§ Directions for this task:
Output all the records word for word. Drop the pictures.
===
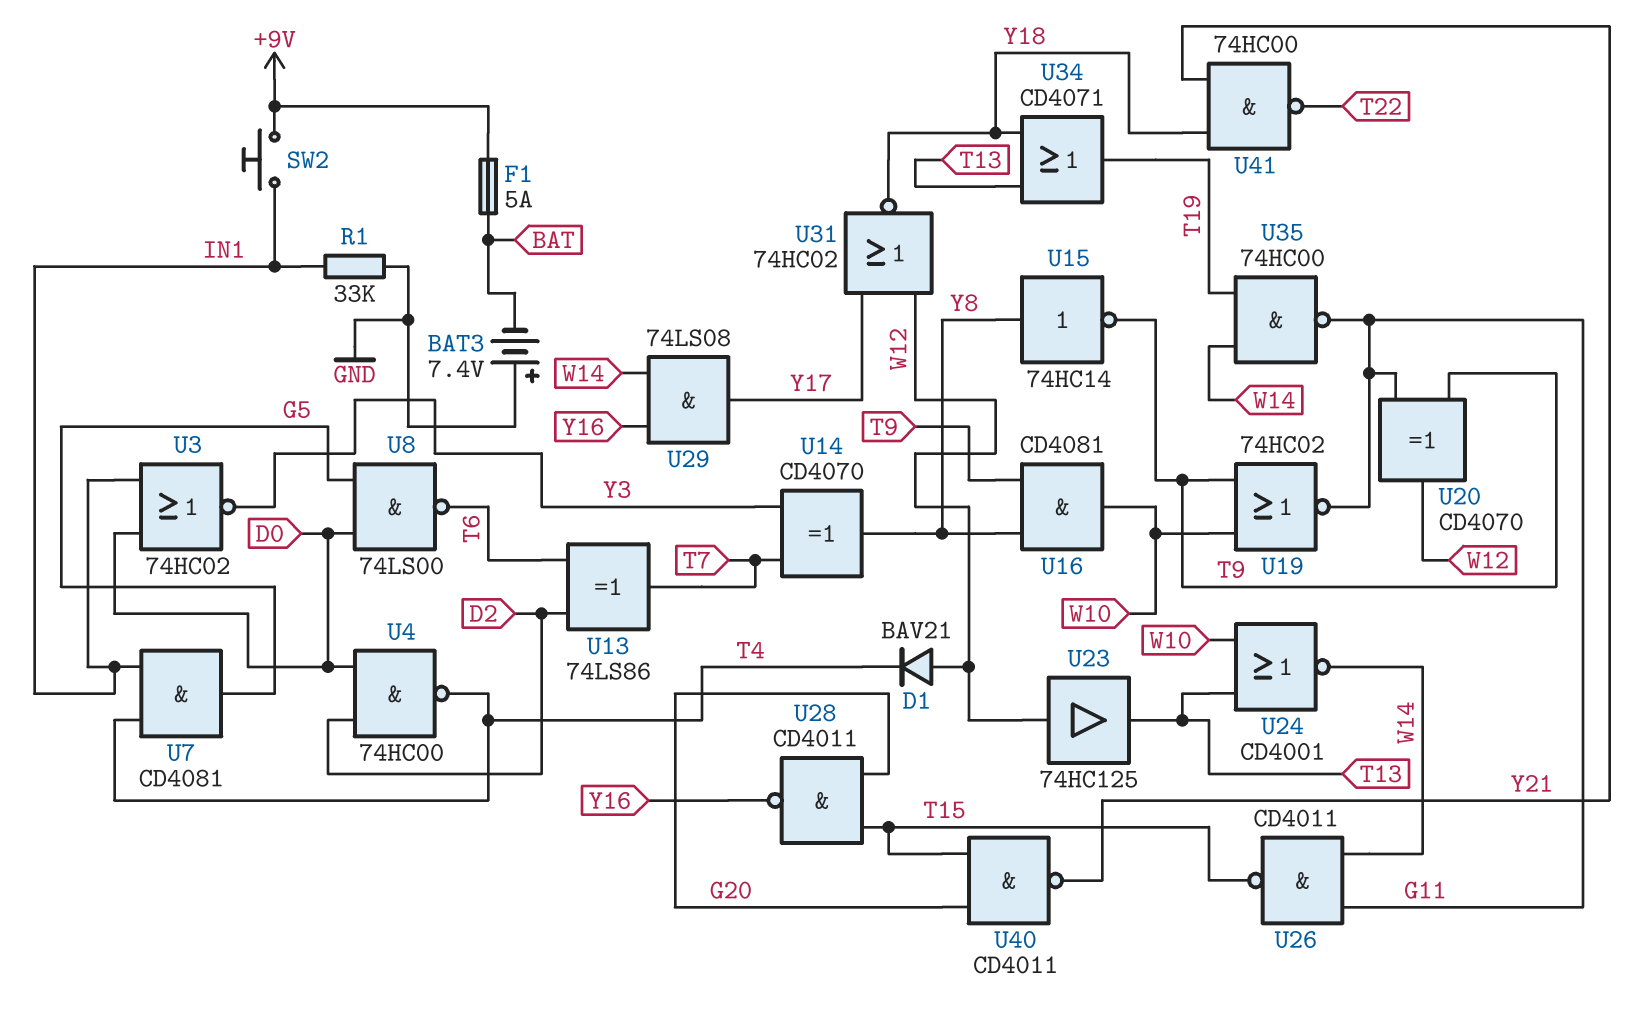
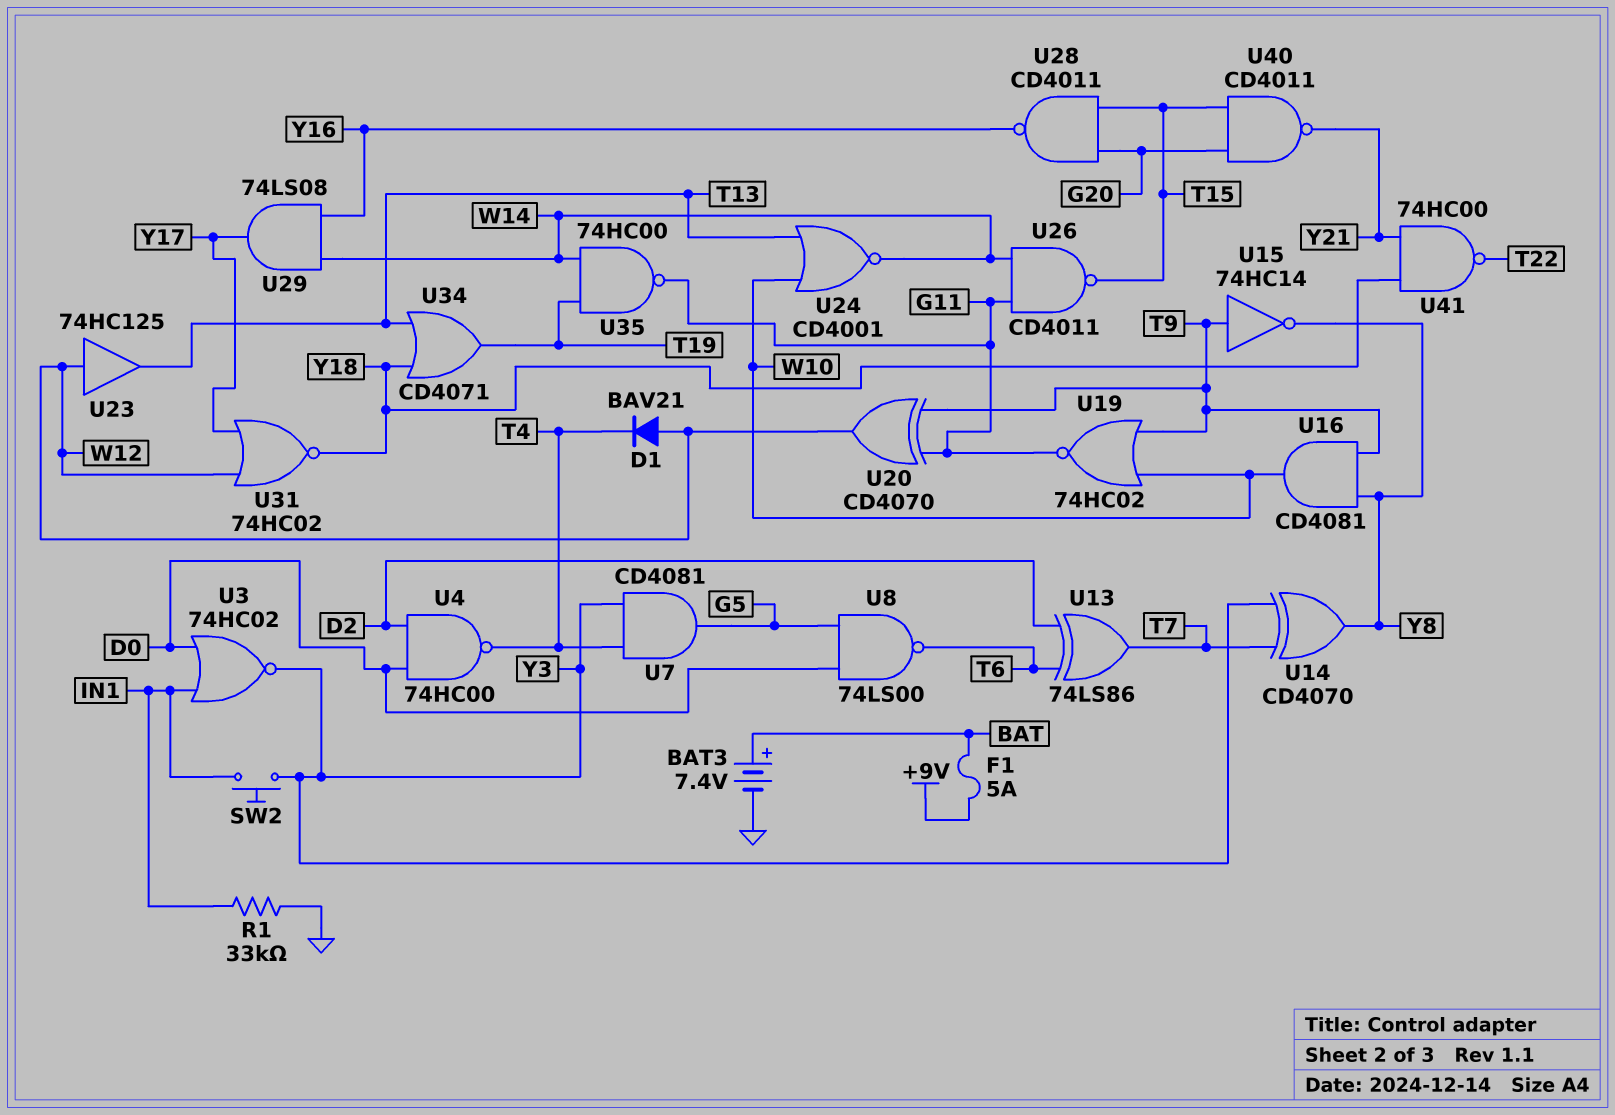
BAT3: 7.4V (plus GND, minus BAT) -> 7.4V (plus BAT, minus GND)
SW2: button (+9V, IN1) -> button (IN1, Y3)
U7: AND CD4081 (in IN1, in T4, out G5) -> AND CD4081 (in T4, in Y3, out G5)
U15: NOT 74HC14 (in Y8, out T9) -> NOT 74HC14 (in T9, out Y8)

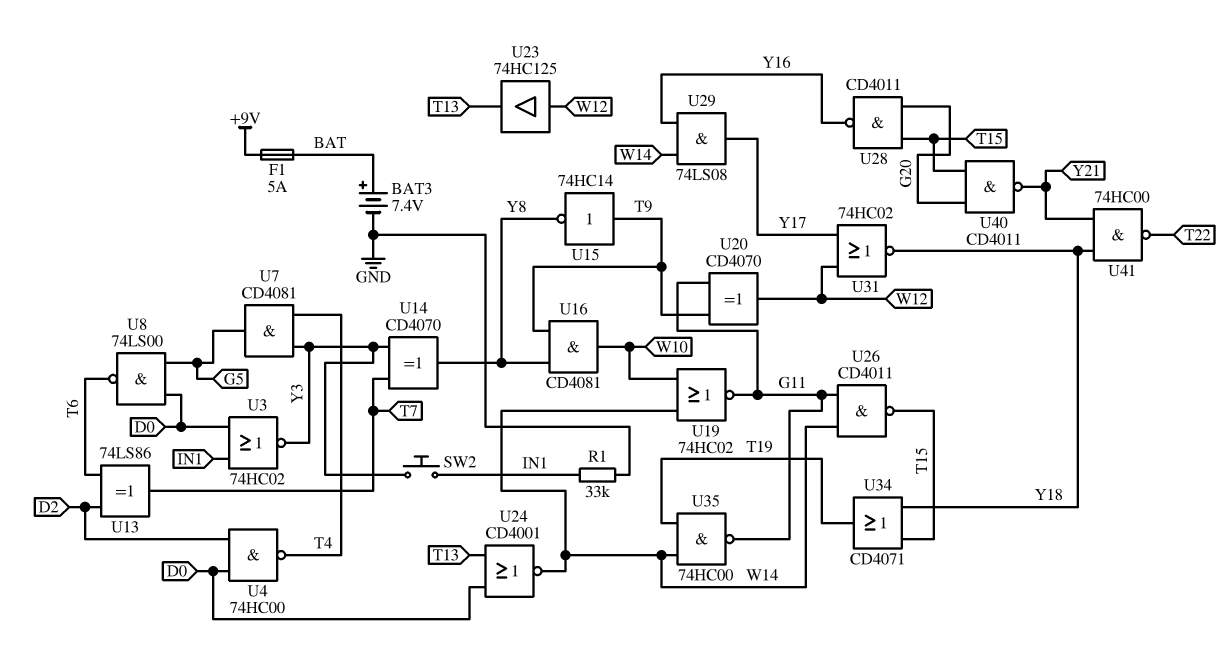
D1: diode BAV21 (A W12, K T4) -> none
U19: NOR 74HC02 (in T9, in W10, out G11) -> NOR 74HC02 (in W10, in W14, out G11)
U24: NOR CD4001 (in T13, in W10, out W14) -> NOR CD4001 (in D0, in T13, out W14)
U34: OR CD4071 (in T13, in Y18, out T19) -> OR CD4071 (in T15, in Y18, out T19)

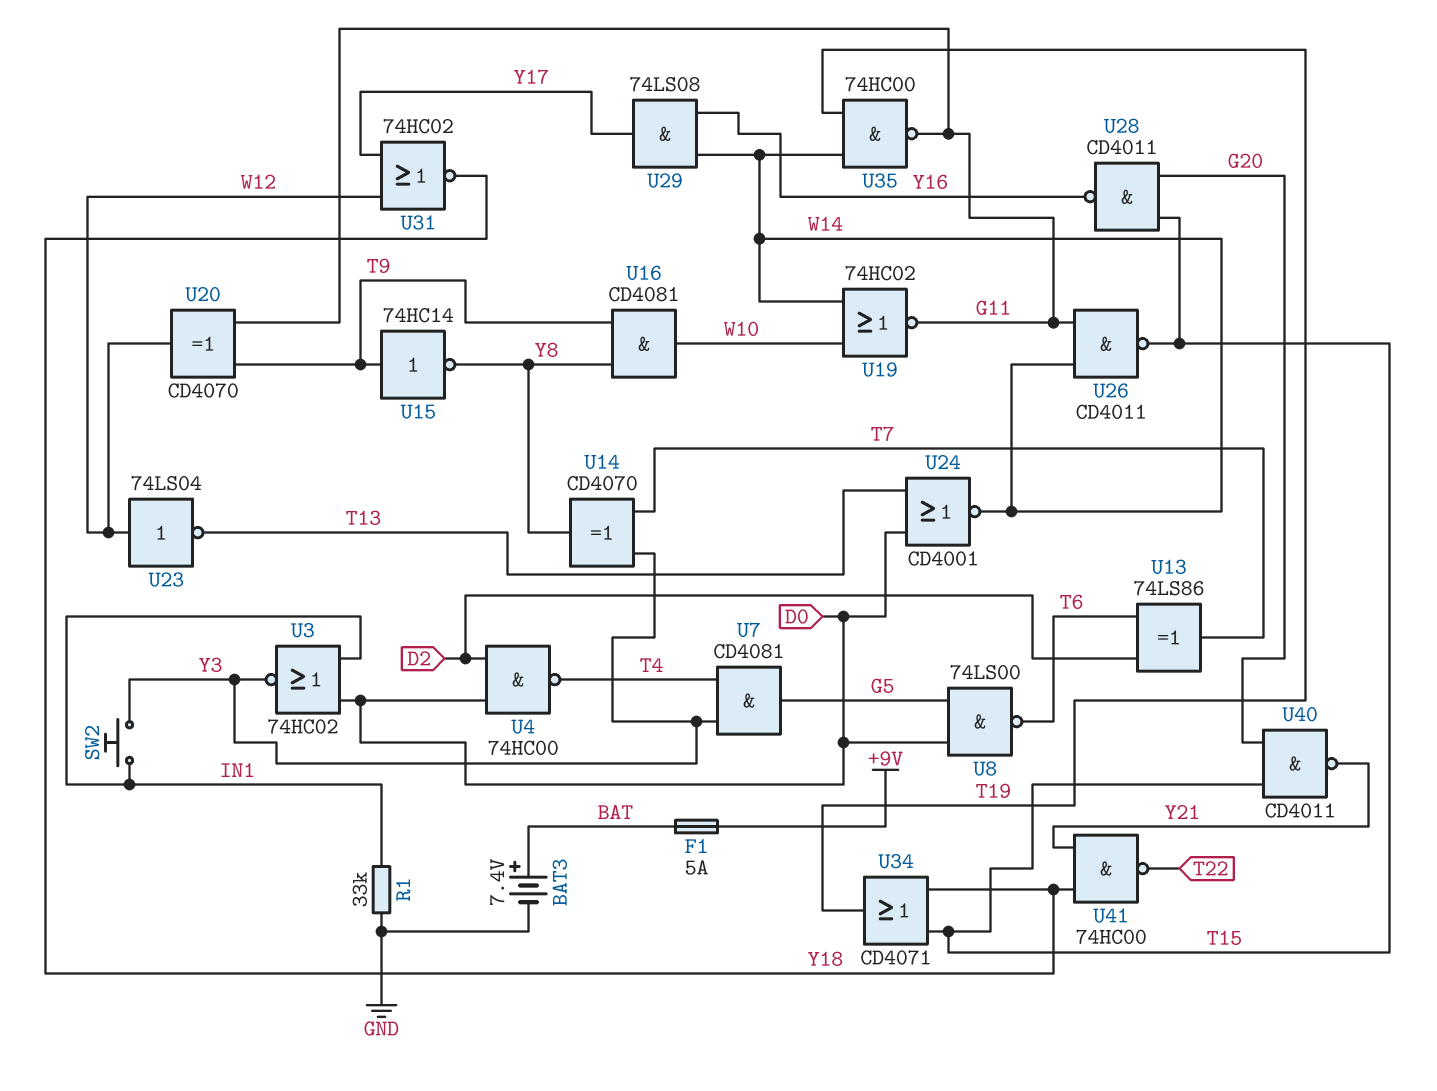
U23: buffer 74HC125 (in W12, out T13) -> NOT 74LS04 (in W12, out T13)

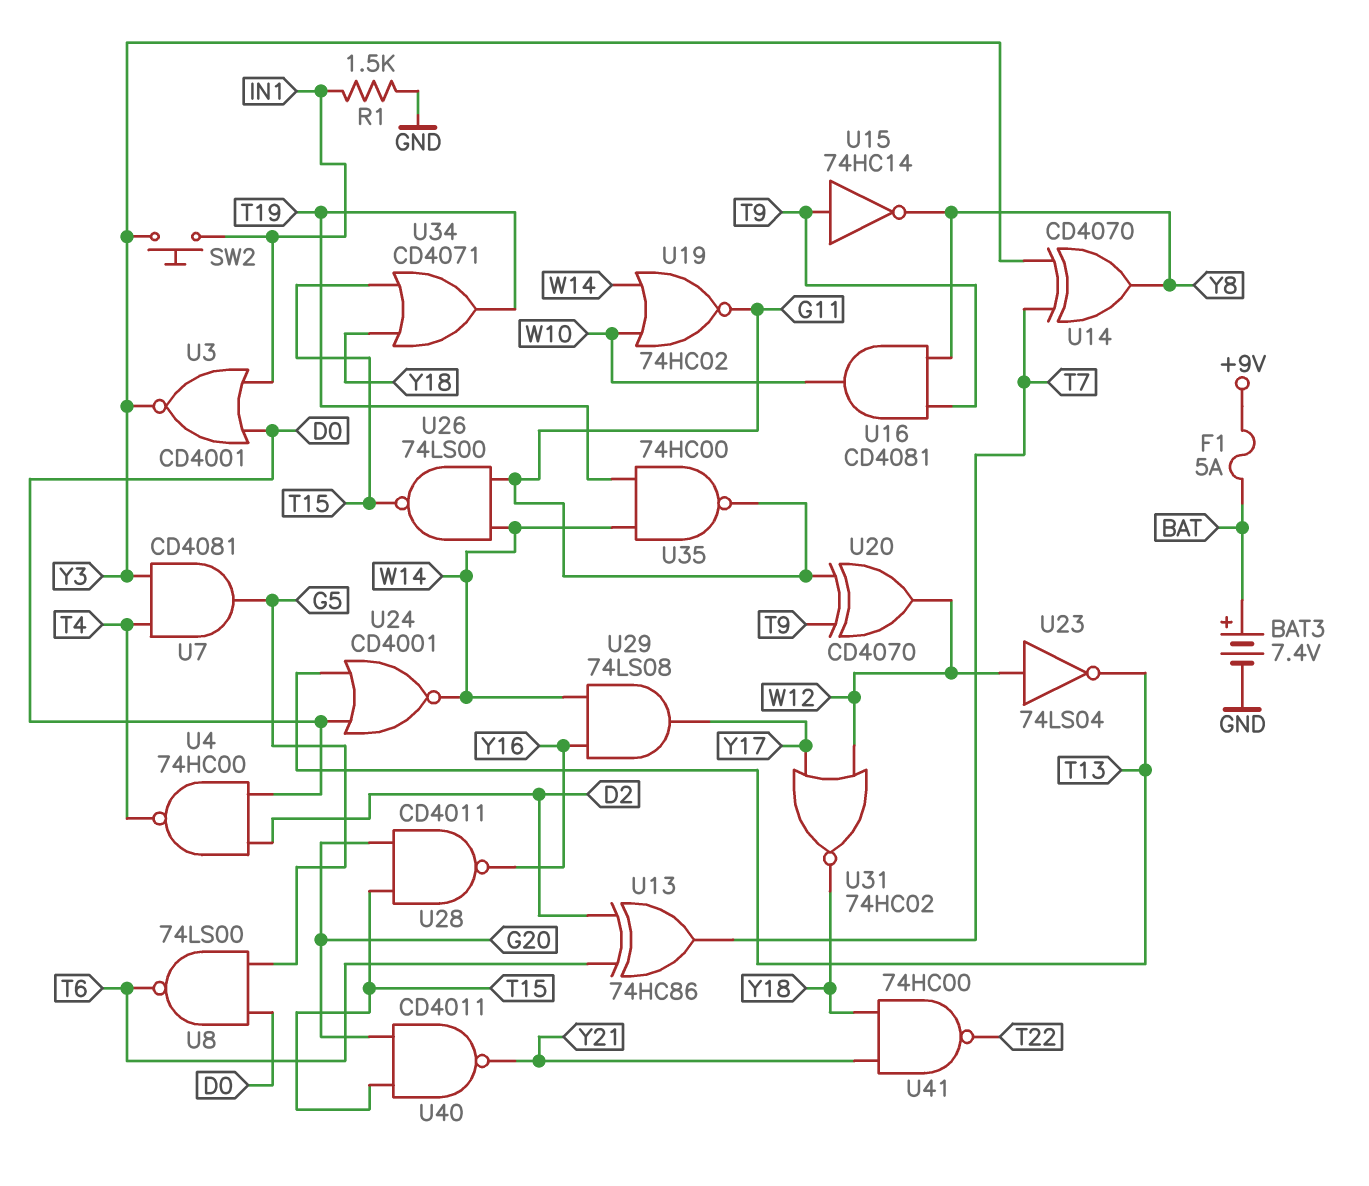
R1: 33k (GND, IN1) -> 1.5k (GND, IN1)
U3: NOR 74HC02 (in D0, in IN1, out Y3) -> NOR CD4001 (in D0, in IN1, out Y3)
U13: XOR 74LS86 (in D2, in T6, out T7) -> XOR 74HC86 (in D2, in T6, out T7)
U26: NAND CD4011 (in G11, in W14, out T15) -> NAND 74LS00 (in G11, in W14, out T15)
===
§ Exercise answer:
BAT3: 7.4V (plus GND, minus BAT) -> 7.4V (plus BAT, minus GND)
SW2: button (+9V, IN1) -> button (IN1, Y3)
U7: AND CD4081 (in IN1, in T4, out G5) -> AND CD4081 (in T4, in Y3, out G5)
U15: NOT 74HC14 (in Y8, out T9) -> NOT 74HC14 (in T9, out Y8)

D1: diode BAV21 (A W12, K T4) -> none
U19: NOR 74HC02 (in T9, in W10, out G11) -> NOR 74HC02 (in W10, in W14, out G11)
U24: NOR CD4001 (in T13, in W10, out W14) -> NOR CD4001 (in D0, in T13, out W14)
U34: OR CD4071 (in T13, in Y18, out T19) -> OR CD4071 (in T15, in Y18, out T19)

U23: buffer 74HC125 (in W12, out T13) -> NOT 74LS04 (in W12, out T13)

R1: 33k (GND, IN1) -> 1.5k (GND, IN1)
U3: NOR 74HC02 (in D0, in IN1, out Y3) -> NOR CD4001 (in D0, in IN1, out Y3)
U13: XOR 74LS86 (in D2, in T6, out T7) -> XOR 74HC86 (in D2, in T6, out T7)
U26: NAND CD4011 (in G11, in W14, out T15) -> NAND 74LS00 (in G11, in W14, out T15)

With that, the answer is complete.